What you will do:
Please write out, exactly as given, every line of the entries below up to and including the line with "turquoise box: 1 -> 0".

━━ Dataset excerpts ━━

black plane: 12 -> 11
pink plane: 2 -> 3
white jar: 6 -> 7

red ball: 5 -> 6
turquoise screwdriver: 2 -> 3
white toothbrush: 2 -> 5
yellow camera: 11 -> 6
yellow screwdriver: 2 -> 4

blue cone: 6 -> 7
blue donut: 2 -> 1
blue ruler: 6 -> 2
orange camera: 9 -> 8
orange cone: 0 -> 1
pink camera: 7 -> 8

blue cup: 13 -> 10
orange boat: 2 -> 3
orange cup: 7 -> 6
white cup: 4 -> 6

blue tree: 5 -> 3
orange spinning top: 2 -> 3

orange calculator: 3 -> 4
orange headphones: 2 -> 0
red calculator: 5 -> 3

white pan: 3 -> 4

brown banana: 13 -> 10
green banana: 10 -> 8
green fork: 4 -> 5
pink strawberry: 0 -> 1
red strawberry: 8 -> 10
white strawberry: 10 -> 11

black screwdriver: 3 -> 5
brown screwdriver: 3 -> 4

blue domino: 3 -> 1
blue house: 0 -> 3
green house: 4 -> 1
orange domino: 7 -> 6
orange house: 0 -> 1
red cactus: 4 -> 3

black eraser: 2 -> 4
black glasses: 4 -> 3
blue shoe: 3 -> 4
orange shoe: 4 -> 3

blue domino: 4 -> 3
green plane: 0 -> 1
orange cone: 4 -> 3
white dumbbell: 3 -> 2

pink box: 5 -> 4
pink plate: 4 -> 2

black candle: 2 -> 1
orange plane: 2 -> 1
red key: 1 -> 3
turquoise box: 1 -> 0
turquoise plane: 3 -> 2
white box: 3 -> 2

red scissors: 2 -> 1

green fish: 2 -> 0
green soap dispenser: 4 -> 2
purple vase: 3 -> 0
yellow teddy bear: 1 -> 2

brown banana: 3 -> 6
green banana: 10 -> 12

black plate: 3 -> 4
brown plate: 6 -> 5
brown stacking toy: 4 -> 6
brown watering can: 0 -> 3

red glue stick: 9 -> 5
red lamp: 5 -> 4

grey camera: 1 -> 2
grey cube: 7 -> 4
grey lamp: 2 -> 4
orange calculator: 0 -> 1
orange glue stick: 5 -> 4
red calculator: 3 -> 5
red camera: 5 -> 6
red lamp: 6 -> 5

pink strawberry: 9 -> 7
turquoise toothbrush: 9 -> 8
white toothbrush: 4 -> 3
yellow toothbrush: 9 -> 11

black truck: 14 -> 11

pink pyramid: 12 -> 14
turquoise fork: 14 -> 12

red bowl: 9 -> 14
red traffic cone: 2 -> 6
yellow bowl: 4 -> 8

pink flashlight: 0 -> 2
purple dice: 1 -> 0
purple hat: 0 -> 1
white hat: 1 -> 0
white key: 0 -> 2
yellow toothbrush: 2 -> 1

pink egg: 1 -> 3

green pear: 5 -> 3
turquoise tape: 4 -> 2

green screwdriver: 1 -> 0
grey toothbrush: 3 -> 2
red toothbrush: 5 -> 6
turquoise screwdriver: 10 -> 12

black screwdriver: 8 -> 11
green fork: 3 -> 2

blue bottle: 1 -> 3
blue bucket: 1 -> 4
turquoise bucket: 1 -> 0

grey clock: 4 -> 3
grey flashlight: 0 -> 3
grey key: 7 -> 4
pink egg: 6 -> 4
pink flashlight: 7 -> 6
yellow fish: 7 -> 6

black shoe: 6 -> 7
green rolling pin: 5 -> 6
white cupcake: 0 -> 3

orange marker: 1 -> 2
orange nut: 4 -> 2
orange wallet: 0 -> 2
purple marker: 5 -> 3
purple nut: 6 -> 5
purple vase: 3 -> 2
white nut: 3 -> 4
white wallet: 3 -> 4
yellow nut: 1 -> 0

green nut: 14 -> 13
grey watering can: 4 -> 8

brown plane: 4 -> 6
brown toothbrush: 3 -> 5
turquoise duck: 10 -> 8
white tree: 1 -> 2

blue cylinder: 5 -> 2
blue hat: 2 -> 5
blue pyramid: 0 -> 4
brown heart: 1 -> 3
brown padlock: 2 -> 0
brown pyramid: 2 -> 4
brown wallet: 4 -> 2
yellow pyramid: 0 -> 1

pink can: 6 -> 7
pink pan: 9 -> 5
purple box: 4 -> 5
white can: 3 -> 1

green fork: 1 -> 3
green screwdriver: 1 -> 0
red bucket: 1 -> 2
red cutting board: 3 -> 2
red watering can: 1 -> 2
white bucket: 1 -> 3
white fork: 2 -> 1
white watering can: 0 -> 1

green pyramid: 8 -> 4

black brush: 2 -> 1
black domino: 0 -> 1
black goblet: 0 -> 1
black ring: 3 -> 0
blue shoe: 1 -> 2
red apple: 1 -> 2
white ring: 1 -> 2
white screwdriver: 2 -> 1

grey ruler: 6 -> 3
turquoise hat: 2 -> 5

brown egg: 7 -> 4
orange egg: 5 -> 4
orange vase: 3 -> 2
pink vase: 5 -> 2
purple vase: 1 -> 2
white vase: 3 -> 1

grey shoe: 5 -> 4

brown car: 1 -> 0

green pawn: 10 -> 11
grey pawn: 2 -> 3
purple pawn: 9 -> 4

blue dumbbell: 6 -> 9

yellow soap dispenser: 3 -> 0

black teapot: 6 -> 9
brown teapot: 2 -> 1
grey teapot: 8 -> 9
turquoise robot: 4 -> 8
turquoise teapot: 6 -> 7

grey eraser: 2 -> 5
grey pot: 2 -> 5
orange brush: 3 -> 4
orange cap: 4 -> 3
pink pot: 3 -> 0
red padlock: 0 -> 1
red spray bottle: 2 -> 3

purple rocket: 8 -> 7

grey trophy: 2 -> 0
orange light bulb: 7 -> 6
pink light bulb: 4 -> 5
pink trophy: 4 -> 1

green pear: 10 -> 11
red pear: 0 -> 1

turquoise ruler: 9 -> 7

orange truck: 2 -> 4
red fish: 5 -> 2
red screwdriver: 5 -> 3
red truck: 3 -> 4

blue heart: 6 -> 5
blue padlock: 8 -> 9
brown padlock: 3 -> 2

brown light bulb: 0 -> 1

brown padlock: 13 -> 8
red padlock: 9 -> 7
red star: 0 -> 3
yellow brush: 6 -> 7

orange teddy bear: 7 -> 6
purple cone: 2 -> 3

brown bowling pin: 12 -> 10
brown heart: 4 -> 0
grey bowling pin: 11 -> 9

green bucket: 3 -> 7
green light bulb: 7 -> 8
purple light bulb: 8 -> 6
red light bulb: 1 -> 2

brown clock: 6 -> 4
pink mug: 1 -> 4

━━━

Solution for this task:
black plane: 12 -> 11
pink plane: 2 -> 3
white jar: 6 -> 7

red ball: 5 -> 6
turquoise screwdriver: 2 -> 3
white toothbrush: 2 -> 5
yellow camera: 11 -> 6
yellow screwdriver: 2 -> 4

blue cone: 6 -> 7
blue donut: 2 -> 1
blue ruler: 6 -> 2
orange camera: 9 -> 8
orange cone: 0 -> 1
pink camera: 7 -> 8

blue cup: 13 -> 10
orange boat: 2 -> 3
orange cup: 7 -> 6
white cup: 4 -> 6

blue tree: 5 -> 3
orange spinning top: 2 -> 3

orange calculator: 3 -> 4
orange headphones: 2 -> 0
red calculator: 5 -> 3

white pan: 3 -> 4

brown banana: 13 -> 10
green banana: 10 -> 8
green fork: 4 -> 5
pink strawberry: 0 -> 1
red strawberry: 8 -> 10
white strawberry: 10 -> 11

black screwdriver: 3 -> 5
brown screwdriver: 3 -> 4

blue domino: 3 -> 1
blue house: 0 -> 3
green house: 4 -> 1
orange domino: 7 -> 6
orange house: 0 -> 1
red cactus: 4 -> 3

black eraser: 2 -> 4
black glasses: 4 -> 3
blue shoe: 3 -> 4
orange shoe: 4 -> 3

blue domino: 4 -> 3
green plane: 0 -> 1
orange cone: 4 -> 3
white dumbbell: 3 -> 2

pink box: 5 -> 4
pink plate: 4 -> 2

black candle: 2 -> 1
orange plane: 2 -> 1
red key: 1 -> 3
turquoise box: 1 -> 0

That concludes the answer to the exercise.